## ASSIGNMENT
Please copy the entries below word for word, leaving out any image.
━━━ AVAILABLE DATA ━━━
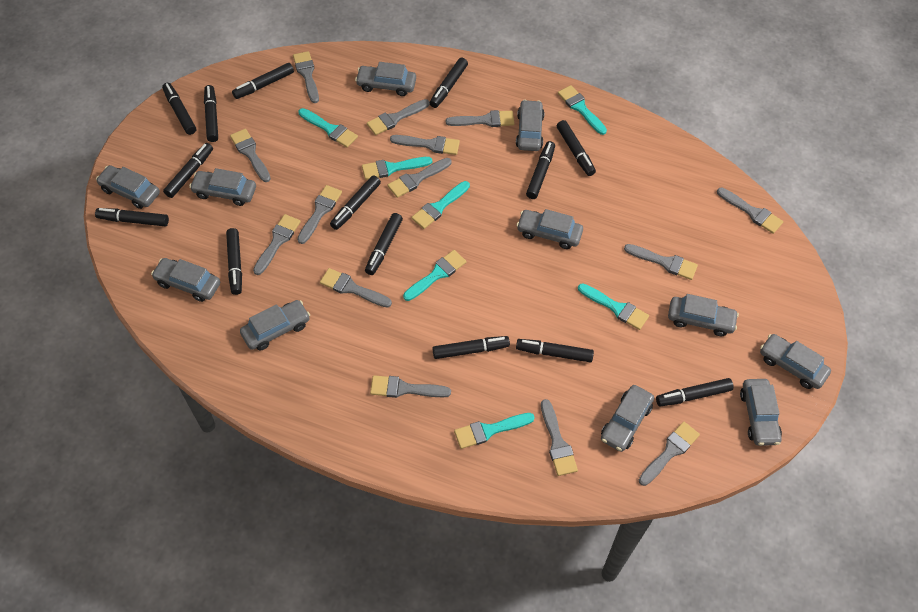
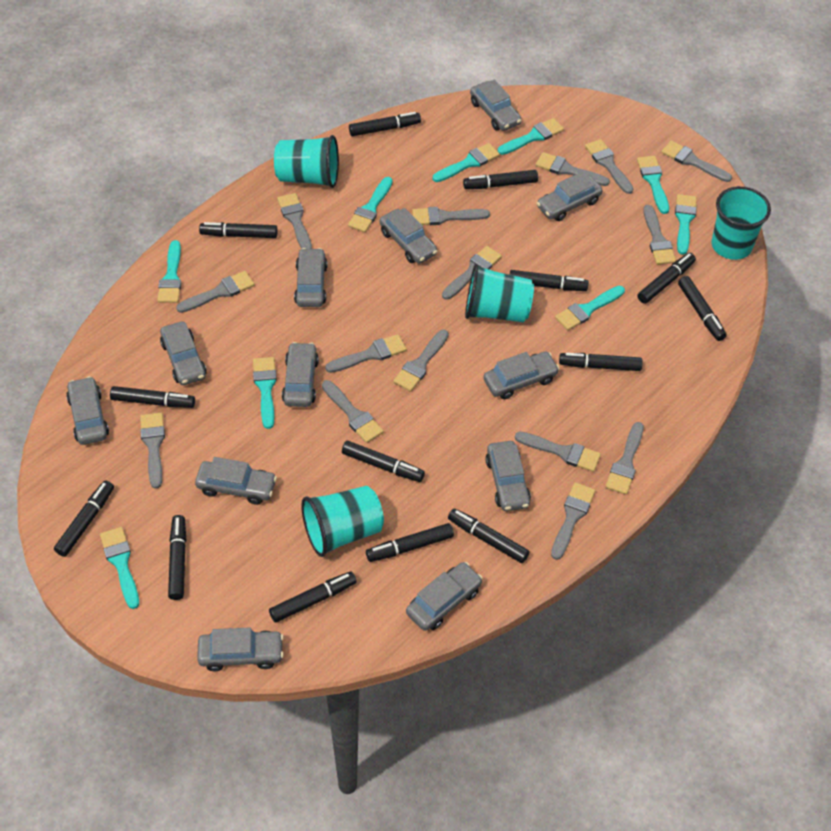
grey brush: 14 -> 15
grey car: 11 -> 12
turquoise brush: 7 -> 9
turquoise cup: 0 -> 4

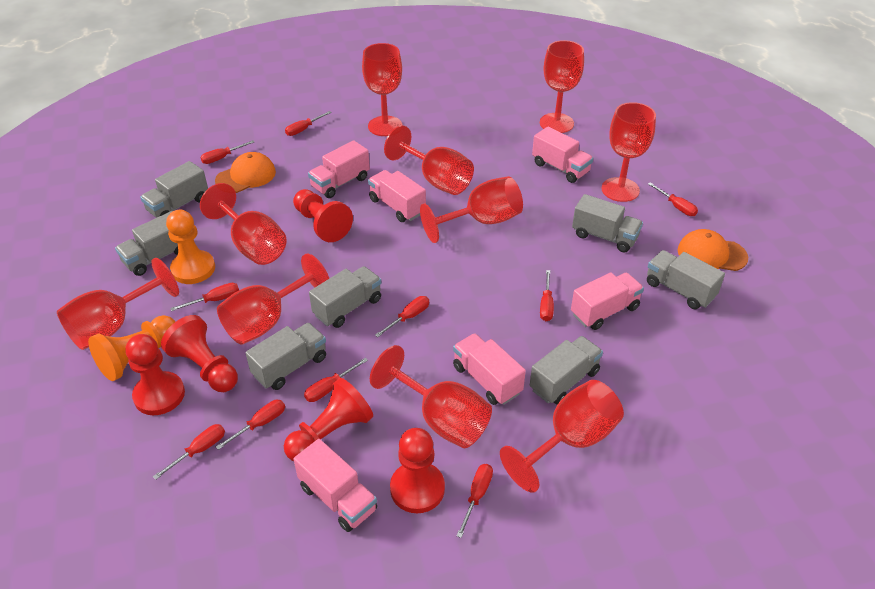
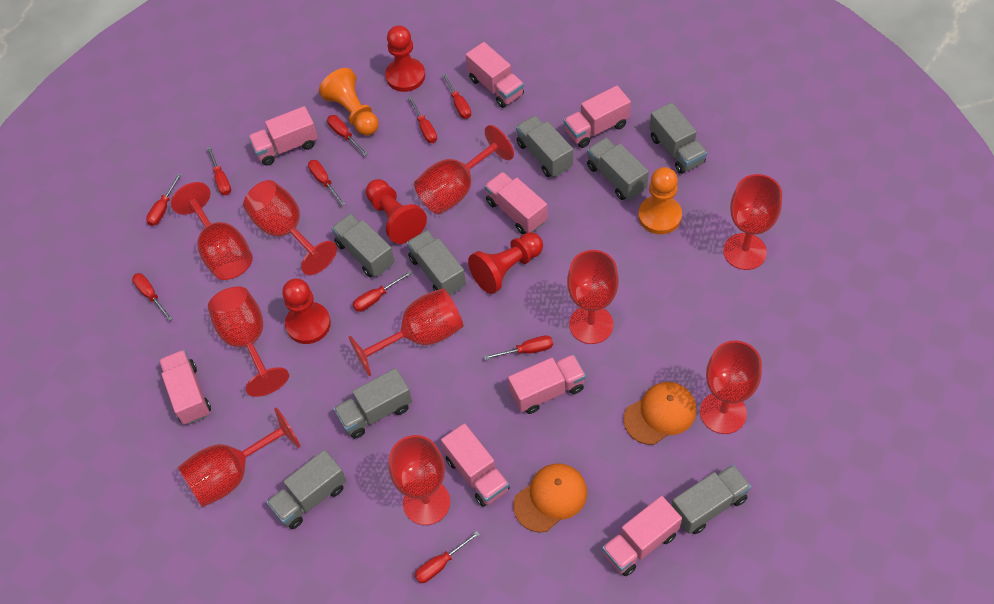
grey truck: 7 -> 8
pink truck: 6 -> 8
red pawn: 5 -> 4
━━━
## THE COMPLETED TASK
grey brush: 14 -> 15
grey car: 11 -> 12
turquoise brush: 7 -> 9
turquoise cup: 0 -> 4

grey truck: 7 -> 8
pink truck: 6 -> 8
red pawn: 5 -> 4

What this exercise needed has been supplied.